-- Opening Marker --

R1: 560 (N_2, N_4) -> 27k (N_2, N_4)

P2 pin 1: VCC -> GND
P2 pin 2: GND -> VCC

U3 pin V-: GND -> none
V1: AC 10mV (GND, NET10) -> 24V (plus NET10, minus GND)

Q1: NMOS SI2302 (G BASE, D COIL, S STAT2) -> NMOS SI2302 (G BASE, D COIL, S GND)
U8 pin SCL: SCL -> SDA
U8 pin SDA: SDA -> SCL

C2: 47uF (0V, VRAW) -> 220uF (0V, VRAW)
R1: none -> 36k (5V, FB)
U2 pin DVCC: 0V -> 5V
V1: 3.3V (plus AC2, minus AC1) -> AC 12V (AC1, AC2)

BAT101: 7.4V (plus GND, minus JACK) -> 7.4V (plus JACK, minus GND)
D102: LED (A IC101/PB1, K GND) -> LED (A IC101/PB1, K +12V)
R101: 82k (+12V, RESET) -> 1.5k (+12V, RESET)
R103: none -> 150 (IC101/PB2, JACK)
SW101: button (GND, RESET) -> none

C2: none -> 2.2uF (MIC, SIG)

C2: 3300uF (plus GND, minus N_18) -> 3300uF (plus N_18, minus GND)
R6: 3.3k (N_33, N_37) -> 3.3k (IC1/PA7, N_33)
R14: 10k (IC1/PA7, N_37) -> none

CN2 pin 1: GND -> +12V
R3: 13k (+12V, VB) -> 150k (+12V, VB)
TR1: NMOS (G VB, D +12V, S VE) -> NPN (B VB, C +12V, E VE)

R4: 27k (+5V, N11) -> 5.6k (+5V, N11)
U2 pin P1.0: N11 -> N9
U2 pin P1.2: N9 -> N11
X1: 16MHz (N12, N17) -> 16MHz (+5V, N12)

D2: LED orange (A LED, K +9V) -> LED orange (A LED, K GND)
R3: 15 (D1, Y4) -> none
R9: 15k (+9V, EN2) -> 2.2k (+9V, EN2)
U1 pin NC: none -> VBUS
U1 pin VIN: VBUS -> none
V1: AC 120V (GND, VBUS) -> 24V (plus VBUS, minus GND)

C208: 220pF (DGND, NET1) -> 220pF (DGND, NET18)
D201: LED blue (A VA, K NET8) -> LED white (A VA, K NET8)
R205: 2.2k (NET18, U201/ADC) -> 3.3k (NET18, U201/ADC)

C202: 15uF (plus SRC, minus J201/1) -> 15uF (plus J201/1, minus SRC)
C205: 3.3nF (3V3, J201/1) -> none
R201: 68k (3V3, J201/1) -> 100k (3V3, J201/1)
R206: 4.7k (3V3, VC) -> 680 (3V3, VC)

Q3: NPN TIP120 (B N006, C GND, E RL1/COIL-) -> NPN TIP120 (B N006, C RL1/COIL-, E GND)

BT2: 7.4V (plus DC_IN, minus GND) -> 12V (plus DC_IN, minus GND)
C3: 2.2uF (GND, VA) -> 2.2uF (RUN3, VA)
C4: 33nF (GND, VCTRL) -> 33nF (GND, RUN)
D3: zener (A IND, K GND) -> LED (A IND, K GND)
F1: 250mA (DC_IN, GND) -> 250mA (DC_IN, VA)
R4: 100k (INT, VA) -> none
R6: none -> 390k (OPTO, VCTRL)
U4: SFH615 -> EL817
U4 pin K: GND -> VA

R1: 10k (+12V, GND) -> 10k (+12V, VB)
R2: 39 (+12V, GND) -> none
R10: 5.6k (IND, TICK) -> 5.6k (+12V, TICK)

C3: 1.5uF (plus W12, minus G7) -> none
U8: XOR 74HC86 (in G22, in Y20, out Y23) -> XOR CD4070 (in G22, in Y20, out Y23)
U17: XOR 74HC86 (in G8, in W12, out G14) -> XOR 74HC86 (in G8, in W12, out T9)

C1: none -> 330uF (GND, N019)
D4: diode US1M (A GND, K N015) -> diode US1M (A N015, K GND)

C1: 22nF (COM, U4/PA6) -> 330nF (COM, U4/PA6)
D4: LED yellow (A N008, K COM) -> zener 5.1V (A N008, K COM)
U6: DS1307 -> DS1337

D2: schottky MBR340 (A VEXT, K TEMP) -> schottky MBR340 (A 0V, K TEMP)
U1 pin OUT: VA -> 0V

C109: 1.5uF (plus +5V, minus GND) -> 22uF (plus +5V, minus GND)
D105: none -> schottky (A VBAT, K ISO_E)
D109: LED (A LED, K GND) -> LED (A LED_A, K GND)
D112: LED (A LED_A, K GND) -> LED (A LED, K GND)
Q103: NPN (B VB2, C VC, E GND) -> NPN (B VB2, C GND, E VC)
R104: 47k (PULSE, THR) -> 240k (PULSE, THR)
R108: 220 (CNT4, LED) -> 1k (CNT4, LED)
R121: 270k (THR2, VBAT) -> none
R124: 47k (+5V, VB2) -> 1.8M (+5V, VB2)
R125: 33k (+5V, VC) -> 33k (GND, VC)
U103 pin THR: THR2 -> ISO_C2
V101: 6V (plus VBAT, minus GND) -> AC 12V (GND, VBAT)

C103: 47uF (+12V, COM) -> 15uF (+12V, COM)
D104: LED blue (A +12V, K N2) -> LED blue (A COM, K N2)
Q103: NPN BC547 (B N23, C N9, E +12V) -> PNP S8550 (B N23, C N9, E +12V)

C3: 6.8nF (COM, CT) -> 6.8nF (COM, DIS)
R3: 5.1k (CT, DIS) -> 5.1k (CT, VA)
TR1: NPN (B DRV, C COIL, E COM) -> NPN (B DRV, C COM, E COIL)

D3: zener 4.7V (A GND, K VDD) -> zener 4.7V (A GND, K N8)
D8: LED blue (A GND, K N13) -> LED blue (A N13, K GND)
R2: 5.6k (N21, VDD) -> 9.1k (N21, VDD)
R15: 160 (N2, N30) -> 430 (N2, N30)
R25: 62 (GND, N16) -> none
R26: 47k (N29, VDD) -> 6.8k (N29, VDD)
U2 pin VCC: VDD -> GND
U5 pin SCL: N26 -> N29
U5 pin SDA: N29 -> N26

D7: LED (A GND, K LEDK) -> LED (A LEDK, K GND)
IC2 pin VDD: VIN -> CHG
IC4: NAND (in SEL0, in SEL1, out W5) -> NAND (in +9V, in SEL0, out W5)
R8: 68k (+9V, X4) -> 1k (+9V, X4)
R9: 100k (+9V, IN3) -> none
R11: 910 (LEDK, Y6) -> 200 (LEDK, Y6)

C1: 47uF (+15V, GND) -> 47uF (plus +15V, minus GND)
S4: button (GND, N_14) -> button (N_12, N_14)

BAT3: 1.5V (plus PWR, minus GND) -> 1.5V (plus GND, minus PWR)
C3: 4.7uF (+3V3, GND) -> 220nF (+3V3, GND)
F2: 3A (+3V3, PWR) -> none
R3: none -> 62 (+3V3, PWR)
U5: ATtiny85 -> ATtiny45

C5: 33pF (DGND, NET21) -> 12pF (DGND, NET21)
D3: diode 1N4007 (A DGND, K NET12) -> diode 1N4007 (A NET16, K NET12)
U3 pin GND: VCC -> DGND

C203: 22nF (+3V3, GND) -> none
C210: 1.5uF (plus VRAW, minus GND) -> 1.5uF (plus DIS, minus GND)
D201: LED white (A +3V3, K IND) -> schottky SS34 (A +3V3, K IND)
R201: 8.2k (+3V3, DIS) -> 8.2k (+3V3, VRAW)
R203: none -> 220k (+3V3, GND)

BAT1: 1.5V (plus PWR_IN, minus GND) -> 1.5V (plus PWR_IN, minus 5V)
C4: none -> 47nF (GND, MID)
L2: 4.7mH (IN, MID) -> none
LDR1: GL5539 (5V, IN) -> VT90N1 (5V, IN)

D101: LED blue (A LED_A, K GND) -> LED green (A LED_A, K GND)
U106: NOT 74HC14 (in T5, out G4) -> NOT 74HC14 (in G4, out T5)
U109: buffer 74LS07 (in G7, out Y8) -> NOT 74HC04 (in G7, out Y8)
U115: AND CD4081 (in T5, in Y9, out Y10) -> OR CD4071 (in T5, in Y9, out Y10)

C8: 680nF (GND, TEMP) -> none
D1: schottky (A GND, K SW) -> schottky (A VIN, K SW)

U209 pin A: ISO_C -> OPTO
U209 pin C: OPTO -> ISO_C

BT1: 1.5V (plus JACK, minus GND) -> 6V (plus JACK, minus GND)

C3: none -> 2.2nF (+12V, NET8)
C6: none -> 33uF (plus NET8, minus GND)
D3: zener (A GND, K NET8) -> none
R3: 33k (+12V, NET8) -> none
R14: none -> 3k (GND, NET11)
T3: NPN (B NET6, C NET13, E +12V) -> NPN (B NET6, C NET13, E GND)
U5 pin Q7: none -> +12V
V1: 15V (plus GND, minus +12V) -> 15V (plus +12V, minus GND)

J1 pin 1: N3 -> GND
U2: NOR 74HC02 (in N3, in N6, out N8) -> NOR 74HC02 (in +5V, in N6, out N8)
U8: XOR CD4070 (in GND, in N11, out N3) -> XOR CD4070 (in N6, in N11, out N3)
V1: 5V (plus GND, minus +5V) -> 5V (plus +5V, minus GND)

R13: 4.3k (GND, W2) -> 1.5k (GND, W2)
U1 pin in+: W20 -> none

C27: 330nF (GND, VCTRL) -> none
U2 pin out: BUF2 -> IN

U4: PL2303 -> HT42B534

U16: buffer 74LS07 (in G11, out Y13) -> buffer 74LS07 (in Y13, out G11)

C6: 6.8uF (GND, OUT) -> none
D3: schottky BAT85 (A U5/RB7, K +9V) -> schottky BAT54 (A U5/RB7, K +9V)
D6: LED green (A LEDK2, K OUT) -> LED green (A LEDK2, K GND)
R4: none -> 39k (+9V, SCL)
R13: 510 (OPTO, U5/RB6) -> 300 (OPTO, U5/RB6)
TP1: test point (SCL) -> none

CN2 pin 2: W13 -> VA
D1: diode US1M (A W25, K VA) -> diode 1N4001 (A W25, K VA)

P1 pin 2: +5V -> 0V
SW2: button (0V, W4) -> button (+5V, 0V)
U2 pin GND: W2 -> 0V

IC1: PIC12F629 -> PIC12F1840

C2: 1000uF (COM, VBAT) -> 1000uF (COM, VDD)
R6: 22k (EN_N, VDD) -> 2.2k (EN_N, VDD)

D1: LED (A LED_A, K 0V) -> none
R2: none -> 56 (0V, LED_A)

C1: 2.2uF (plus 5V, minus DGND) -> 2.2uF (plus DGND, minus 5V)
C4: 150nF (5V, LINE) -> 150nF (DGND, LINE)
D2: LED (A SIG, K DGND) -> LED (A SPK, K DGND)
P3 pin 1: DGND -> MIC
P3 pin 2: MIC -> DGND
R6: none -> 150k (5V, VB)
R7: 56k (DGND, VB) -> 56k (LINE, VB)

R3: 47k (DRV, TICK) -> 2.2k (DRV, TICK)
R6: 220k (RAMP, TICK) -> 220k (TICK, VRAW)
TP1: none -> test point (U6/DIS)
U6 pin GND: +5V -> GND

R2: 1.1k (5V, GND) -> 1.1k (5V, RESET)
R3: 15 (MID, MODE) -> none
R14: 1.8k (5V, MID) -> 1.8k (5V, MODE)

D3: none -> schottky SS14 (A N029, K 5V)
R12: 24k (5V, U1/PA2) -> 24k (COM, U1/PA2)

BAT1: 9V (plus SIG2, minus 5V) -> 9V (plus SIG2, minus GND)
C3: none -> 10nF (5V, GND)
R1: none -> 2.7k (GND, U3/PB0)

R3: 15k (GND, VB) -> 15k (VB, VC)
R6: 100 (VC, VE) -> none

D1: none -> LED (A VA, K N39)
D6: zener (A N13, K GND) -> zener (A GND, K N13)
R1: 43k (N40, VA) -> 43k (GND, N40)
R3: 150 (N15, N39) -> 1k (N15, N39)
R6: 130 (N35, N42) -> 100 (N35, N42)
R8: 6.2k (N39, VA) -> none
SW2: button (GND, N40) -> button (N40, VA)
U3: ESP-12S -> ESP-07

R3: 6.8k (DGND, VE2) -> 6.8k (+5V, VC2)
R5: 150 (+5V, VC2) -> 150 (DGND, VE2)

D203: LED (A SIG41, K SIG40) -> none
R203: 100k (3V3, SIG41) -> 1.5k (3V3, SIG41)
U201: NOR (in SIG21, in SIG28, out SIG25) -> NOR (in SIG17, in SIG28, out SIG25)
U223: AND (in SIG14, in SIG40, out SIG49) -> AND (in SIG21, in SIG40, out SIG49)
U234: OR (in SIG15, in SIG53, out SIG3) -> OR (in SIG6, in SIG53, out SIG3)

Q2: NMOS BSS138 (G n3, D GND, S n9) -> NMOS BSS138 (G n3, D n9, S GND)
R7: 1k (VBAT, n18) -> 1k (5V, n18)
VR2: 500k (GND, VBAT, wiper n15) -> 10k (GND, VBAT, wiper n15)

-- Closing Marker --

Nothing beyond the line containing "R206: 4.7k (3V3, VC) -> 680 (3V3, VC)" is to be output; the lines above, from the first one onward to that line, are to be transcribed exactly.

R1: 560 (N_2, N_4) -> 27k (N_2, N_4)

P2 pin 1: VCC -> GND
P2 pin 2: GND -> VCC

U3 pin V-: GND -> none
V1: AC 10mV (GND, NET10) -> 24V (plus NET10, minus GND)

Q1: NMOS SI2302 (G BASE, D COIL, S STAT2) -> NMOS SI2302 (G BASE, D COIL, S GND)
U8 pin SCL: SCL -> SDA
U8 pin SDA: SDA -> SCL

C2: 47uF (0V, VRAW) -> 220uF (0V, VRAW)
R1: none -> 36k (5V, FB)
U2 pin DVCC: 0V -> 5V
V1: 3.3V (plus AC2, minus AC1) -> AC 12V (AC1, AC2)

BAT101: 7.4V (plus GND, minus JACK) -> 7.4V (plus JACK, minus GND)
D102: LED (A IC101/PB1, K GND) -> LED (A IC101/PB1, K +12V)
R101: 82k (+12V, RESET) -> 1.5k (+12V, RESET)
R103: none -> 150 (IC101/PB2, JACK)
SW101: button (GND, RESET) -> none

C2: none -> 2.2uF (MIC, SIG)

C2: 3300uF (plus GND, minus N_18) -> 3300uF (plus N_18, minus GND)
R6: 3.3k (N_33, N_37) -> 3.3k (IC1/PA7, N_33)
R14: 10k (IC1/PA7, N_37) -> none

CN2 pin 1: GND -> +12V
R3: 13k (+12V, VB) -> 150k (+12V, VB)
TR1: NMOS (G VB, D +12V, S VE) -> NPN (B VB, C +12V, E VE)

R4: 27k (+5V, N11) -> 5.6k (+5V, N11)
U2 pin P1.0: N11 -> N9
U2 pin P1.2: N9 -> N11
X1: 16MHz (N12, N17) -> 16MHz (+5V, N12)

D2: LED orange (A LED, K +9V) -> LED orange (A LED, K GND)
R3: 15 (D1, Y4) -> none
R9: 15k (+9V, EN2) -> 2.2k (+9V, EN2)
U1 pin NC: none -> VBUS
U1 pin VIN: VBUS -> none
V1: AC 120V (GND, VBUS) -> 24V (plus VBUS, minus GND)

C208: 220pF (DGND, NET1) -> 220pF (DGND, NET18)
D201: LED blue (A VA, K NET8) -> LED white (A VA, K NET8)
R205: 2.2k (NET18, U201/ADC) -> 3.3k (NET18, U201/ADC)

C202: 15uF (plus SRC, minus J201/1) -> 15uF (plus J201/1, minus SRC)
C205: 3.3nF (3V3, J201/1) -> none
R201: 68k (3V3, J201/1) -> 100k (3V3, J201/1)
R206: 4.7k (3V3, VC) -> 680 (3V3, VC)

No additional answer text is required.